Object state change records:
Content starts
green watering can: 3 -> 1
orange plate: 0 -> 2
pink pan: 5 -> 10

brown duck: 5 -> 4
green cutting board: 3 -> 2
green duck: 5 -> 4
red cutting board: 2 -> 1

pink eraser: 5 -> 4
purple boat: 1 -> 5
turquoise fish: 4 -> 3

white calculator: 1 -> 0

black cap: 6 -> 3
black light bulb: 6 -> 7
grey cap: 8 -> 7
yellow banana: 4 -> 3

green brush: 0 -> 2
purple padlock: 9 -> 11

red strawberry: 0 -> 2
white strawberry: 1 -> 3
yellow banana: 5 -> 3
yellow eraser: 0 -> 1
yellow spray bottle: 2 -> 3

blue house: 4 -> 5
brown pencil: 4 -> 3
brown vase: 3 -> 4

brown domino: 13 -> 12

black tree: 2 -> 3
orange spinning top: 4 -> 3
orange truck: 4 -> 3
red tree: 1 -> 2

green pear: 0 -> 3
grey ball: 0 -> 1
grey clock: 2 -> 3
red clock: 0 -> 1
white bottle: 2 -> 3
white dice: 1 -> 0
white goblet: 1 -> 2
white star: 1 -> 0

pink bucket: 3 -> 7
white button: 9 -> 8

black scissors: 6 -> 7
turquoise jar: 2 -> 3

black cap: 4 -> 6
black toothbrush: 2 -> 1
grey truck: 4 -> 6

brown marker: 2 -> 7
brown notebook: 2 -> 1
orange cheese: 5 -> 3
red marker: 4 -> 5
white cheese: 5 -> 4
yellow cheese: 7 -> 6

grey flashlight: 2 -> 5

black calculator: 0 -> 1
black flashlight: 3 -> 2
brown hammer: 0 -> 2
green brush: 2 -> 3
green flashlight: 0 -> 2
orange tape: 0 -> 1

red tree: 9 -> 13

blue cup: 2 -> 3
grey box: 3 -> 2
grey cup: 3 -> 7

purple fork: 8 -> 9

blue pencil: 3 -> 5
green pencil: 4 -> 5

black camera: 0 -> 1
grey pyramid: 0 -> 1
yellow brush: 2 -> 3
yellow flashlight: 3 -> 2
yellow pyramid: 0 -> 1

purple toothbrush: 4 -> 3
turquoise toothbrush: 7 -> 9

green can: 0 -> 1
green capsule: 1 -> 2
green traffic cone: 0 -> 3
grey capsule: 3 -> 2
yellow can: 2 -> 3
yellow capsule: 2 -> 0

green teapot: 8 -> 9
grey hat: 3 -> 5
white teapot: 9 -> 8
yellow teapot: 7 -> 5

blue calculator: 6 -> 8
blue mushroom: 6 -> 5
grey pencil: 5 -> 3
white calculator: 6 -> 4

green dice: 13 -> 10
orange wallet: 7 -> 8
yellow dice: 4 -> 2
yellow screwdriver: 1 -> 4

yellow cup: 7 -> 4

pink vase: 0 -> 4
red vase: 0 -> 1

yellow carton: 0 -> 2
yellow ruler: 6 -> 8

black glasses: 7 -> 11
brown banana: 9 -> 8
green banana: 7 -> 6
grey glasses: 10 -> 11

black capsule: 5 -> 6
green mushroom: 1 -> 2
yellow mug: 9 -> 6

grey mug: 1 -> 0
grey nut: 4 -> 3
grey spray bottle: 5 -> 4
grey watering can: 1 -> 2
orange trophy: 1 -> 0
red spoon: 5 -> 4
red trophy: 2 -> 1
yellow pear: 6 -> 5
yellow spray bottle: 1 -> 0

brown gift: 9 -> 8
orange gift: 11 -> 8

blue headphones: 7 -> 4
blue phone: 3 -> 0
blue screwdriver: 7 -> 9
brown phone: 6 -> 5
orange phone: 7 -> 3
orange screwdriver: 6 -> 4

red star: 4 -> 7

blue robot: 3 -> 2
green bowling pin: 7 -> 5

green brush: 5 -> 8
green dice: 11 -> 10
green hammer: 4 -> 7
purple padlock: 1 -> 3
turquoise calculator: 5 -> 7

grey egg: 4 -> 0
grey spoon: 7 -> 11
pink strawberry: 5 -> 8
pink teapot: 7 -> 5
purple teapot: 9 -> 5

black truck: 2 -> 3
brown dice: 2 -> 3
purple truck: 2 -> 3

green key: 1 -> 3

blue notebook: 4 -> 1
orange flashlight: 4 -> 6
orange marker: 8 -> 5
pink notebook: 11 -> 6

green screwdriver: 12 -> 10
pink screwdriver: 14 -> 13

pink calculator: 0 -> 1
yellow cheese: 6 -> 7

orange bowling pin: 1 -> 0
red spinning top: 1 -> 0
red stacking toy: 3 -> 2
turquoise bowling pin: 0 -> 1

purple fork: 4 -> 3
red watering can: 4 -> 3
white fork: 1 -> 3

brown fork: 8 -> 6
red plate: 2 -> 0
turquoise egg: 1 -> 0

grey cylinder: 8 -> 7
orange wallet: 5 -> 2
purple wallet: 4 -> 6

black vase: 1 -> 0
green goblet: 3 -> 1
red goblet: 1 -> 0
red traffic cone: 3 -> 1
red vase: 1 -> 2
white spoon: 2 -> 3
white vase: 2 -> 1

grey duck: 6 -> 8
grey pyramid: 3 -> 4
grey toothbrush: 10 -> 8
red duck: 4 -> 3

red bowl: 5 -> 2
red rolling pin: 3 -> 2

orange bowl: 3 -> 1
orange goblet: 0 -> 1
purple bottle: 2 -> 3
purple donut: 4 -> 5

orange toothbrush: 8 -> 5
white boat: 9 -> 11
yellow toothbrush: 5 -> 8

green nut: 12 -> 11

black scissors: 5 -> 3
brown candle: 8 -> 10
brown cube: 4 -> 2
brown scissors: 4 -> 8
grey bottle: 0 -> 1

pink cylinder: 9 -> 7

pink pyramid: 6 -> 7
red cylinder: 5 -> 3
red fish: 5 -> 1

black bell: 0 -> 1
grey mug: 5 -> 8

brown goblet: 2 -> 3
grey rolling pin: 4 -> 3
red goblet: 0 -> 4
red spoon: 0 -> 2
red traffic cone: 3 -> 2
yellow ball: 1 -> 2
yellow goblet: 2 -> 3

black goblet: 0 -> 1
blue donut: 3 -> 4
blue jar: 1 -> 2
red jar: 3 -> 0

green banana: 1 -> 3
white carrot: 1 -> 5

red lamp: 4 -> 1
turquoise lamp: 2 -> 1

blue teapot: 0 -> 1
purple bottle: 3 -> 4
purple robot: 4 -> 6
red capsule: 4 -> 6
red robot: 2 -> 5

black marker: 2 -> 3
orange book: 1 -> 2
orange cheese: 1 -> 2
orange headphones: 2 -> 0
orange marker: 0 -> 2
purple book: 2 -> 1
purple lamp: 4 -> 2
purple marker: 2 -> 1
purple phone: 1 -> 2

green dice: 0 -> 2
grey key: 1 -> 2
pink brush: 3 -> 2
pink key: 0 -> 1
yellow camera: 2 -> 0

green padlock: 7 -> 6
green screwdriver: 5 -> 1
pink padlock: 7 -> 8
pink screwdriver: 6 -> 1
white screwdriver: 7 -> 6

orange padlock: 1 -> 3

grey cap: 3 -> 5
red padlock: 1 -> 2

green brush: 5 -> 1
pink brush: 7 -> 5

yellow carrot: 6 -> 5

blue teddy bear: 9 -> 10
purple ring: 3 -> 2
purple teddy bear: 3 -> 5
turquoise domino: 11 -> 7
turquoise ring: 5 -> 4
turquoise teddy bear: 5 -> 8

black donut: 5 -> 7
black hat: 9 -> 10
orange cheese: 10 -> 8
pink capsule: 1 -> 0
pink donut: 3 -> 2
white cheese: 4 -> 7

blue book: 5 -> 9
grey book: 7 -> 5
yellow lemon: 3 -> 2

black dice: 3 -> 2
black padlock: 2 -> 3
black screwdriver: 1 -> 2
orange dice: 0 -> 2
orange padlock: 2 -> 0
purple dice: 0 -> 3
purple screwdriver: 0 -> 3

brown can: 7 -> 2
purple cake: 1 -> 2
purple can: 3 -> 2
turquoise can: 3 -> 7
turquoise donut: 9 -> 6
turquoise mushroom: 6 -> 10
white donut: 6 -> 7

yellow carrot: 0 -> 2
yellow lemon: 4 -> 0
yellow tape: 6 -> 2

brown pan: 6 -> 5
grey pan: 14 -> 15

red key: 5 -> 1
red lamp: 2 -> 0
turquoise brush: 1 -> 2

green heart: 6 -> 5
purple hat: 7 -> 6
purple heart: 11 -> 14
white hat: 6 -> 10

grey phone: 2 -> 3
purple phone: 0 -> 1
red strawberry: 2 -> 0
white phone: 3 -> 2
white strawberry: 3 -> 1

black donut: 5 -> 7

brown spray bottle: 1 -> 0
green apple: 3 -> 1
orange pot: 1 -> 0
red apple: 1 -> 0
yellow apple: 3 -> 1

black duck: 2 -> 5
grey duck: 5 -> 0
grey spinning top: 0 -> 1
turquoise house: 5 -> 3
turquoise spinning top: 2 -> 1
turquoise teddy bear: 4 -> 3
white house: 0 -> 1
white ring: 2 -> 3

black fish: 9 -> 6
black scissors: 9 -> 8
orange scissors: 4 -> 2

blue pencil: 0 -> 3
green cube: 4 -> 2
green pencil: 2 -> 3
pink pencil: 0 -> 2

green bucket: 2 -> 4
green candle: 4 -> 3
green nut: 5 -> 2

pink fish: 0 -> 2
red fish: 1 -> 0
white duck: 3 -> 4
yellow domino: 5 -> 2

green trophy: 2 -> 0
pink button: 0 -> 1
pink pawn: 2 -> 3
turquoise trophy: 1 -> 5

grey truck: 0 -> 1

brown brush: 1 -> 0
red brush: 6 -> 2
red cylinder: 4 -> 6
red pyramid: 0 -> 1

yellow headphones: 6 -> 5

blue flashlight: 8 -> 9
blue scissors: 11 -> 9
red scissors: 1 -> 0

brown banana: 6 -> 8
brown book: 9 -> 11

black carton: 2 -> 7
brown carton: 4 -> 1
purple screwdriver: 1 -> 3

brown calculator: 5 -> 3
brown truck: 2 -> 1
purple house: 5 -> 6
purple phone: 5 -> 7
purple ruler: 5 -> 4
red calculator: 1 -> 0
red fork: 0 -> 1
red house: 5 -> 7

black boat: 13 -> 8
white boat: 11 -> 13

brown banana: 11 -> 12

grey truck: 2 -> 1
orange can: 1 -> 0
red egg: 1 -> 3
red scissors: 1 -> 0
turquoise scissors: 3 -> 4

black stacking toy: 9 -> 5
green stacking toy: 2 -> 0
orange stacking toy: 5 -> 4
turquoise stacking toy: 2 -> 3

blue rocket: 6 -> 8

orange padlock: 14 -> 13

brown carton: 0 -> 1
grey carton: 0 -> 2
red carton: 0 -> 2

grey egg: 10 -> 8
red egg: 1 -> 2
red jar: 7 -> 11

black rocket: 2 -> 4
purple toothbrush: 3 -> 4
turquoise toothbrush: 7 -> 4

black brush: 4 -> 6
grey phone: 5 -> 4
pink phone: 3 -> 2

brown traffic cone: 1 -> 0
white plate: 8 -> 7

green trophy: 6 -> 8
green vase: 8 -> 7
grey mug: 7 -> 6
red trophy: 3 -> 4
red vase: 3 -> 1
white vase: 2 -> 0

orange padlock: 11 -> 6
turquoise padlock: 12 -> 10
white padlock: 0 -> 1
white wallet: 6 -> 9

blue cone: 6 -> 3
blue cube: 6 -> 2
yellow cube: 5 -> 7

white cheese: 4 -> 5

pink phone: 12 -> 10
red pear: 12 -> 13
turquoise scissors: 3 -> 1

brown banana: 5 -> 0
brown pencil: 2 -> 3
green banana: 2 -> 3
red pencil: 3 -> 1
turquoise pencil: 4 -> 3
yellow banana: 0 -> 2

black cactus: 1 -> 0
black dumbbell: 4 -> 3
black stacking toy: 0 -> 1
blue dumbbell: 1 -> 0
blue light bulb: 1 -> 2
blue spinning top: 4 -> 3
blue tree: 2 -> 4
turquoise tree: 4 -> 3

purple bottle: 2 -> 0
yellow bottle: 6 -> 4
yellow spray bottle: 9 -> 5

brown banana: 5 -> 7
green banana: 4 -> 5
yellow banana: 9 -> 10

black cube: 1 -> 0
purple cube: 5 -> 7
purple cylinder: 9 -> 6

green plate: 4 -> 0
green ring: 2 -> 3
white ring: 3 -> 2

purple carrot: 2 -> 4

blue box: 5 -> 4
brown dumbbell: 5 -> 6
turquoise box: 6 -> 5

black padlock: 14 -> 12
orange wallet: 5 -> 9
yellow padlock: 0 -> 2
Content ends
**Task description:**
Among the records above, only the lines between the line holding "green trophy: 6 -> 8" and the line holding "blue tree: 2 -> 4", inclusive, are to be output, exactly as written.

**Task solution:**
green trophy: 6 -> 8
green vase: 8 -> 7
grey mug: 7 -> 6
red trophy: 3 -> 4
red vase: 3 -> 1
white vase: 2 -> 0

orange padlock: 11 -> 6
turquoise padlock: 12 -> 10
white padlock: 0 -> 1
white wallet: 6 -> 9

blue cone: 6 -> 3
blue cube: 6 -> 2
yellow cube: 5 -> 7

white cheese: 4 -> 5

pink phone: 12 -> 10
red pear: 12 -> 13
turquoise scissors: 3 -> 1

brown banana: 5 -> 0
brown pencil: 2 -> 3
green banana: 2 -> 3
red pencil: 3 -> 1
turquoise pencil: 4 -> 3
yellow banana: 0 -> 2

black cactus: 1 -> 0
black dumbbell: 4 -> 3
black stacking toy: 0 -> 1
blue dumbbell: 1 -> 0
blue light bulb: 1 -> 2
blue spinning top: 4 -> 3
blue tree: 2 -> 4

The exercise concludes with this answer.